Task instructions — Check every line in the listing below for "turned". Copy the ones where it occurs.

--- Material to process ---

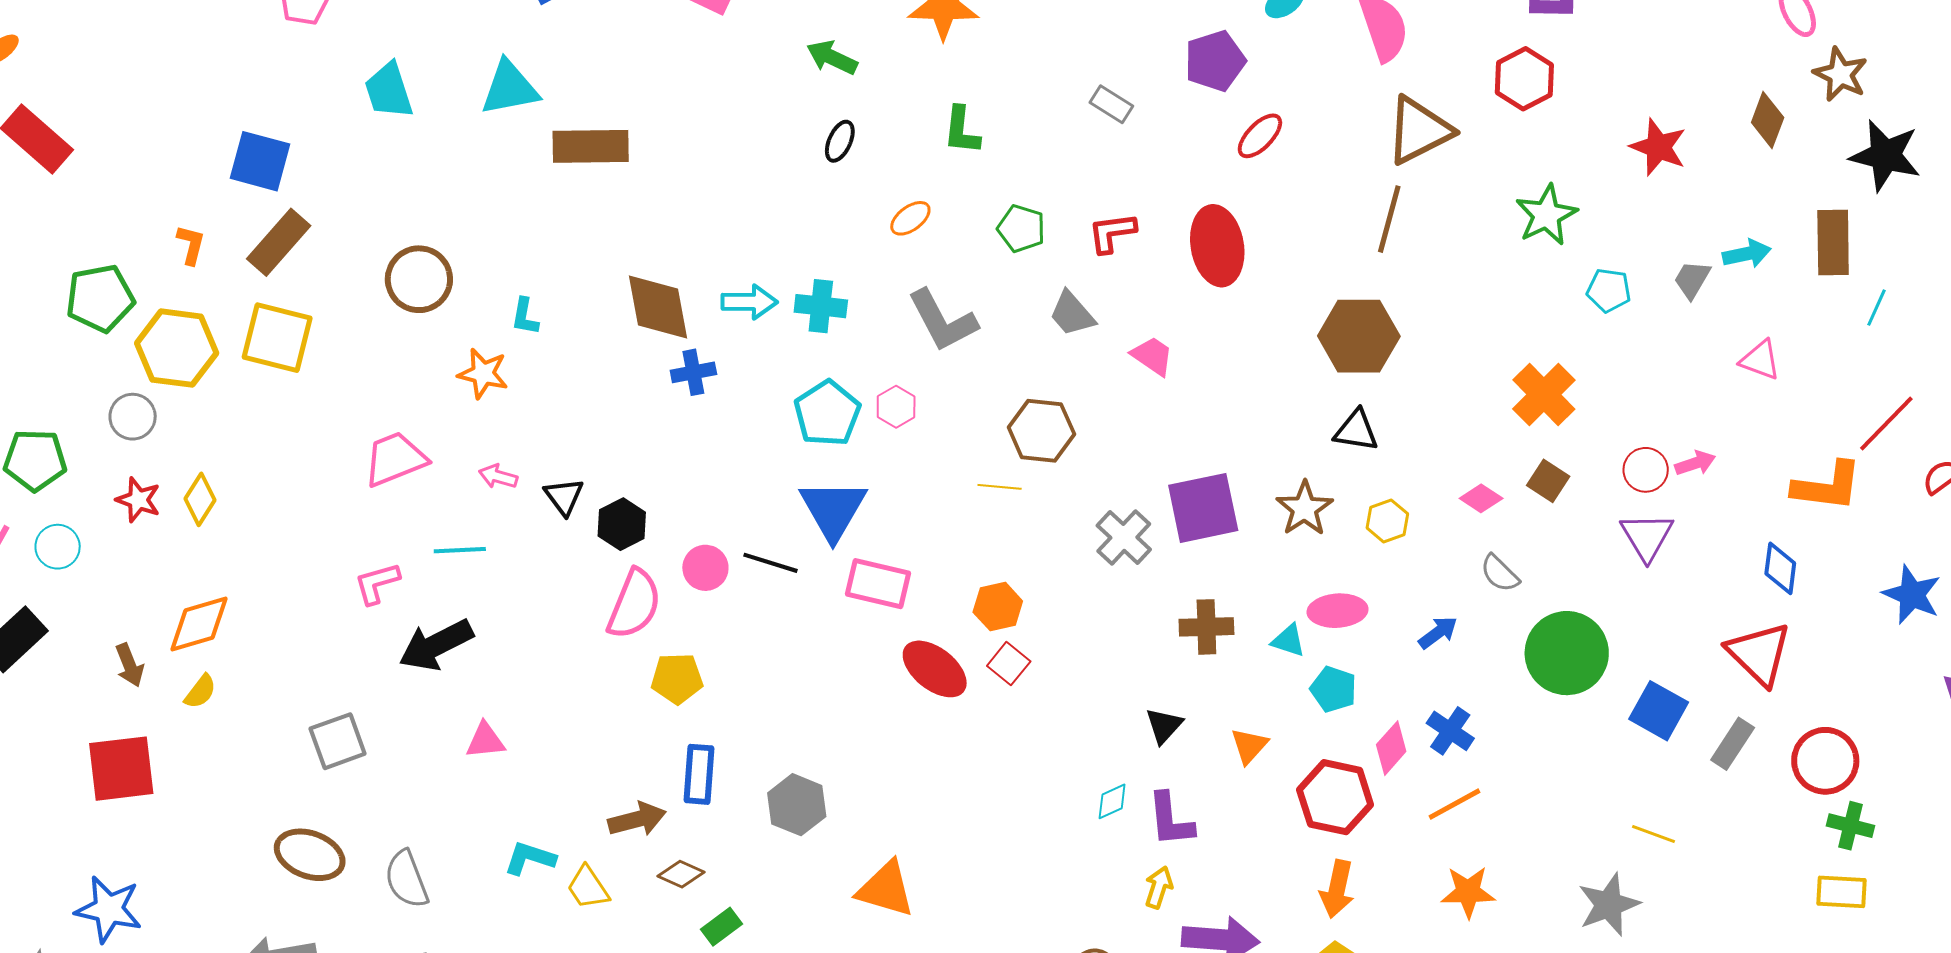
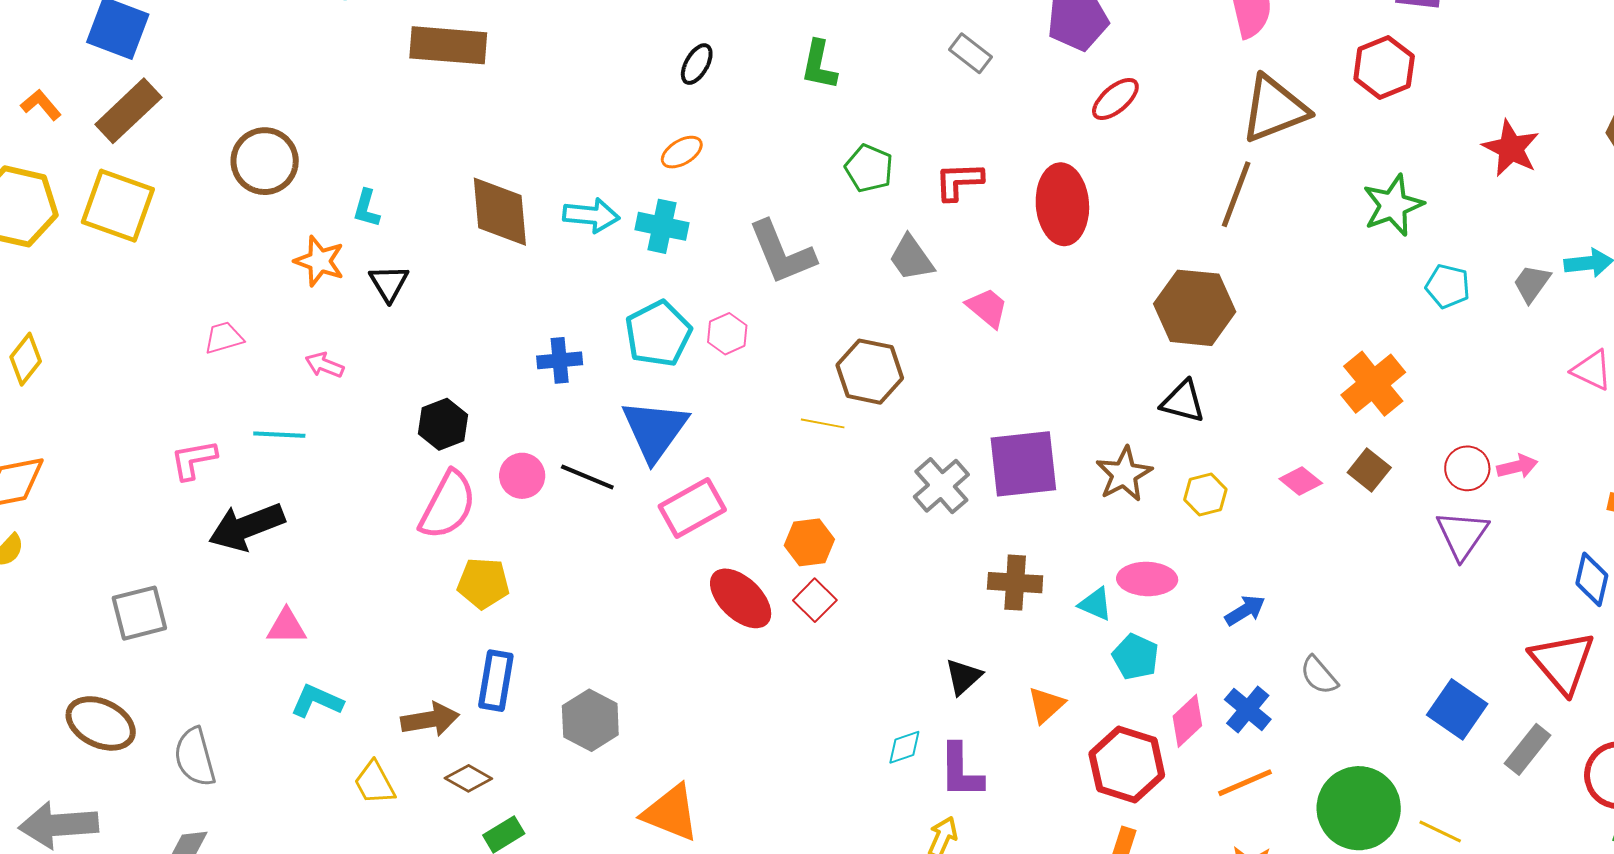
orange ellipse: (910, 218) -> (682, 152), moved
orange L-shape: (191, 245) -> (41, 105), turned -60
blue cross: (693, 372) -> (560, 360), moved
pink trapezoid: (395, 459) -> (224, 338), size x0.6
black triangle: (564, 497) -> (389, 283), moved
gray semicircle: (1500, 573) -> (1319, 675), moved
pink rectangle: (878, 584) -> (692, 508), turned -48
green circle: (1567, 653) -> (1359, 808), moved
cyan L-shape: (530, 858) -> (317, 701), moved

---

Exercise solution —
orange L-shape: (191, 245) -> (41, 105), turned -60
pink rectangle: (878, 584) -> (692, 508), turned -48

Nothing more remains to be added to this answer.